*Task description*:
The records that follow are to be reproduced exactly. Any pictures in them are left out.
═════ Record set ═════
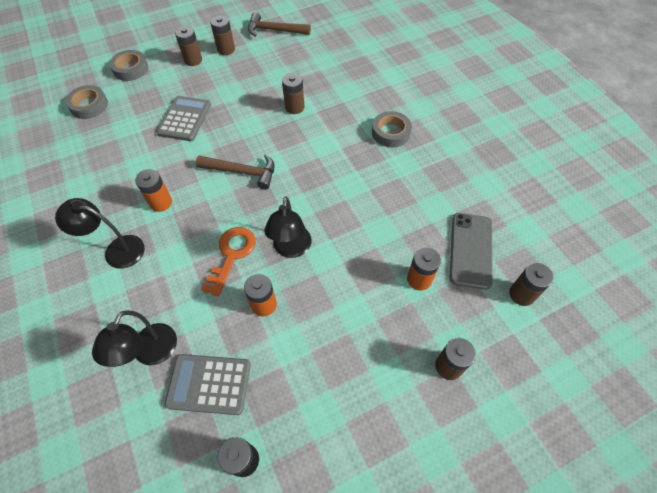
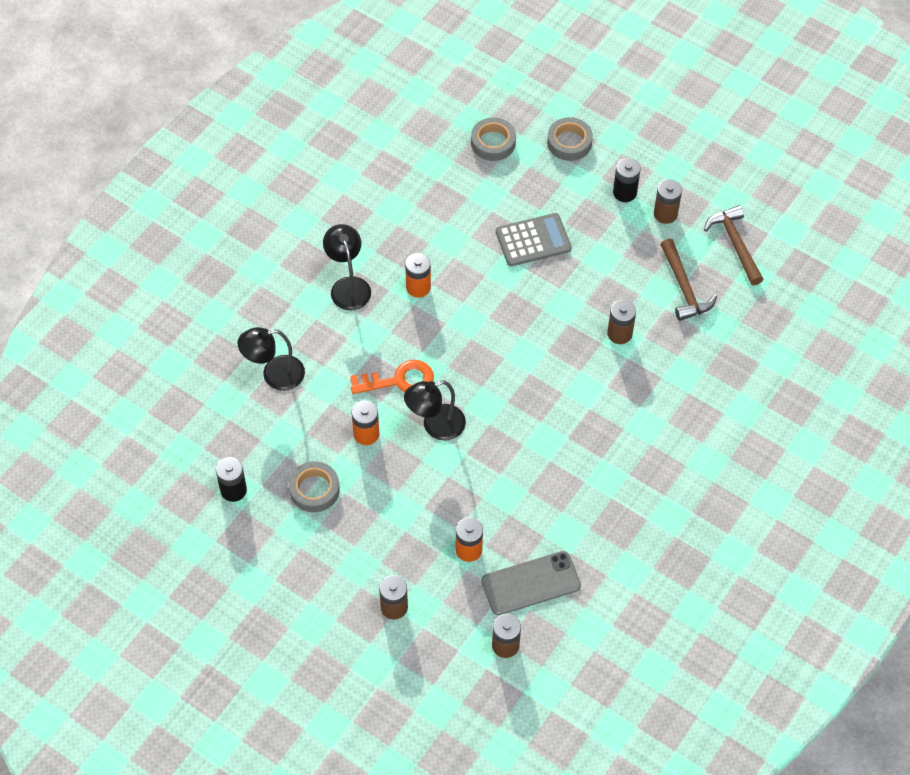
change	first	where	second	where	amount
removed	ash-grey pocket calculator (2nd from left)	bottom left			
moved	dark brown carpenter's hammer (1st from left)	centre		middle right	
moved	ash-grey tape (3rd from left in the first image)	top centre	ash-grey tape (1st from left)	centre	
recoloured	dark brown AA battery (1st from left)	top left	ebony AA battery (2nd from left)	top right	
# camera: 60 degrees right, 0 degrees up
═════
*Task solution*:
change	first	where	second	where	amount
removed	ash-grey pocket calculator (2nd from left)	bottom left			
moved	dark brown carpenter's hammer (1st from left)	centre		middle right	
moved	ash-grey tape (3rd from left in the first image)	top centre	ash-grey tape (1st from left)	centre	
recoloured	dark brown AA battery (1st from left)	top left	ebony AA battery (2nd from left)	top right	
# camera: 60 degrees right, 0 degrees up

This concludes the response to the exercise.